Problem details
If an entry below holds a picture, leave the picture out and print the rest exactly.

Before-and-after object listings
"""

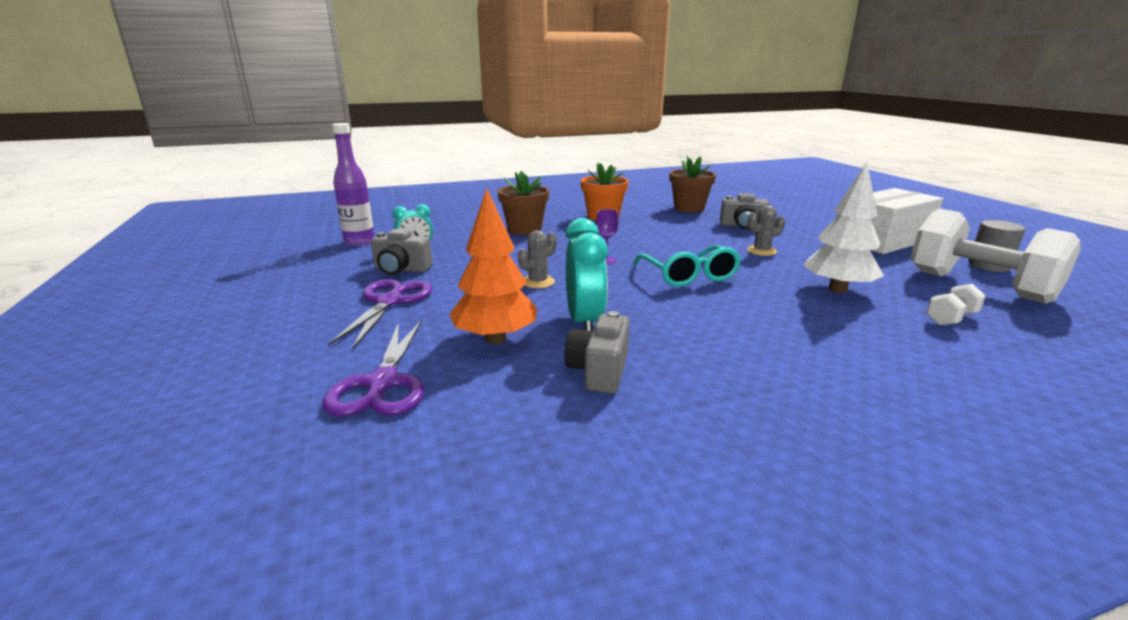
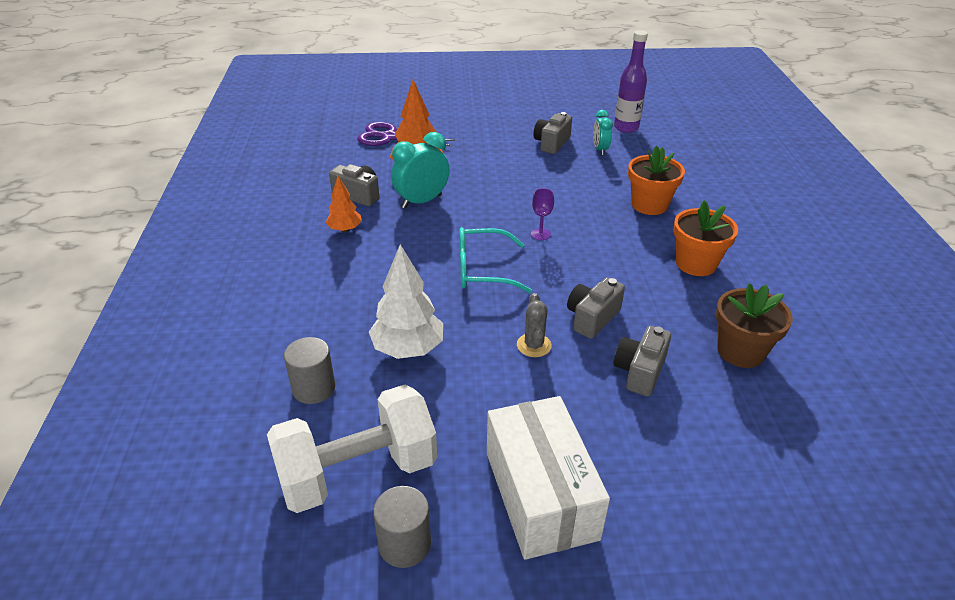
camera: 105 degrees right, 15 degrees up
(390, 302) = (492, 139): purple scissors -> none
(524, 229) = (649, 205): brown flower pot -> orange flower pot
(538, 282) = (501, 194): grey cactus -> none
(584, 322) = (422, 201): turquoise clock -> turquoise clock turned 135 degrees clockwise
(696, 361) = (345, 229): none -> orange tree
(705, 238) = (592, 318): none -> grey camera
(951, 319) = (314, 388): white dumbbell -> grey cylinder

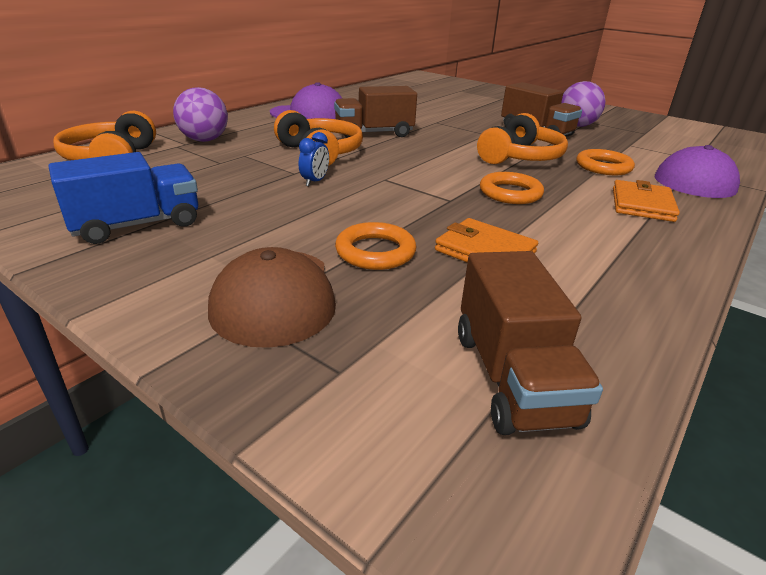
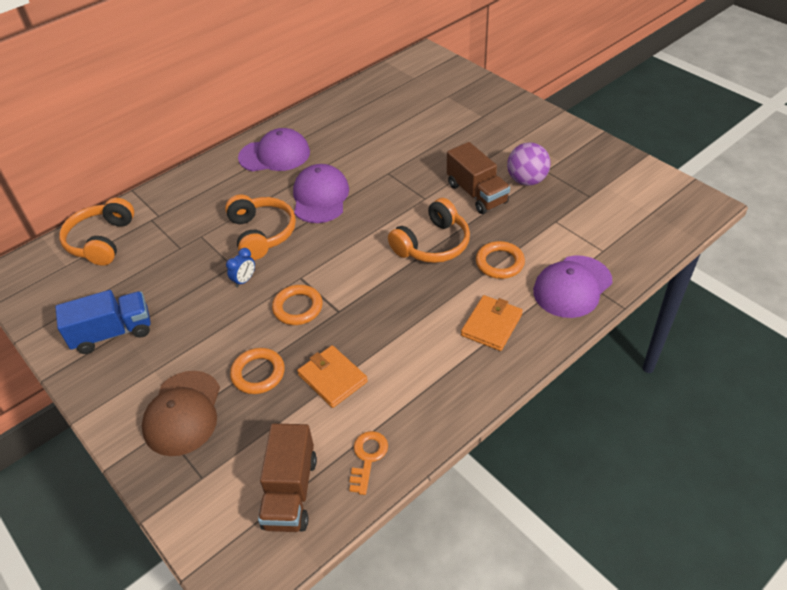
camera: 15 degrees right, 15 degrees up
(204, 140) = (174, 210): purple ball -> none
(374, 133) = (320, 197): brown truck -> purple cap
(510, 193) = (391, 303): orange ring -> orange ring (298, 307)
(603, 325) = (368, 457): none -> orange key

"""

The completed task
camera: 105 degrees right, 15 degrees up
(390, 302) = (492, 139): purple scissors -> none
(524, 229) = (649, 205): brown flower pot -> orange flower pot
(538, 282) = (501, 194): grey cactus -> none
(584, 322) = (422, 201): turquoise clock -> turquoise clock turned 135 degrees clockwise
(696, 361) = (345, 229): none -> orange tree
(705, 238) = (592, 318): none -> grey camera
(951, 319) = (314, 388): white dumbbell -> grey cylinder

camera: 15 degrees right, 15 degrees up
(204, 140) = (174, 210): purple ball -> none
(374, 133) = (320, 197): brown truck -> purple cap
(510, 193) = (391, 303): orange ring -> orange ring (298, 307)
(603, 325) = (368, 457): none -> orange key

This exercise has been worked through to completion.